● **PROBLEM**
The data below should be copied out exactly, with its pictures omitted.

● **INPUT DATA**
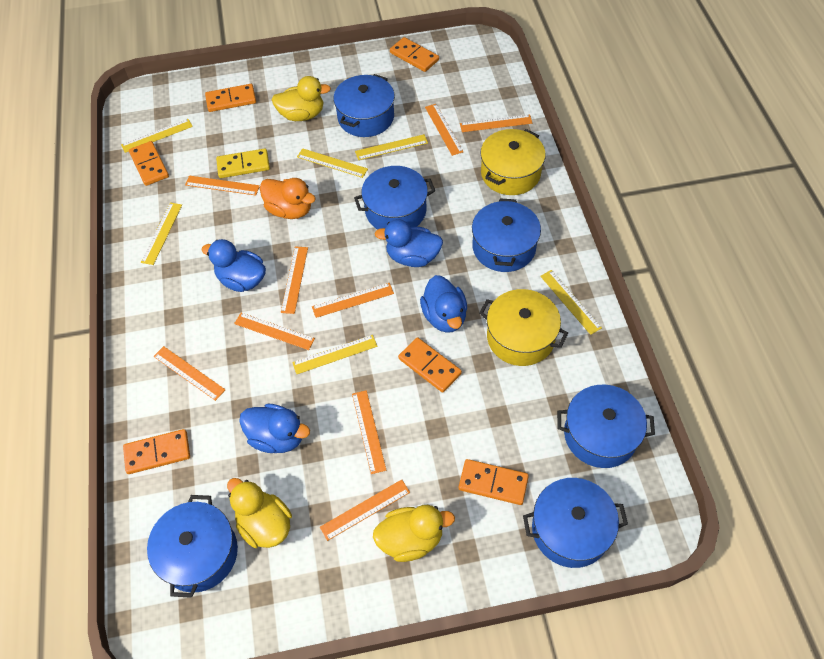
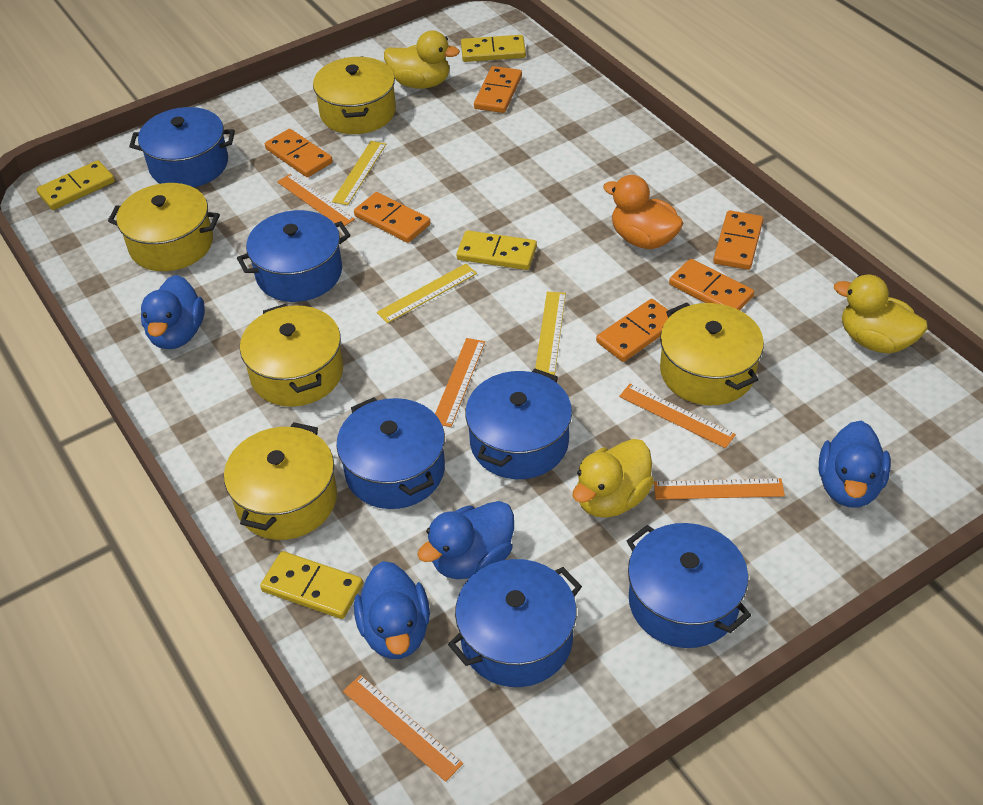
orange ruler: 9 -> 5
yellow domino: 1 -> 4
yellow pot: 2 -> 5
yellow ruler: 6 -> 3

● **RESPONSE TO THIS TASK**
orange ruler: 9 -> 5
yellow domino: 1 -> 4
yellow pot: 2 -> 5
yellow ruler: 6 -> 3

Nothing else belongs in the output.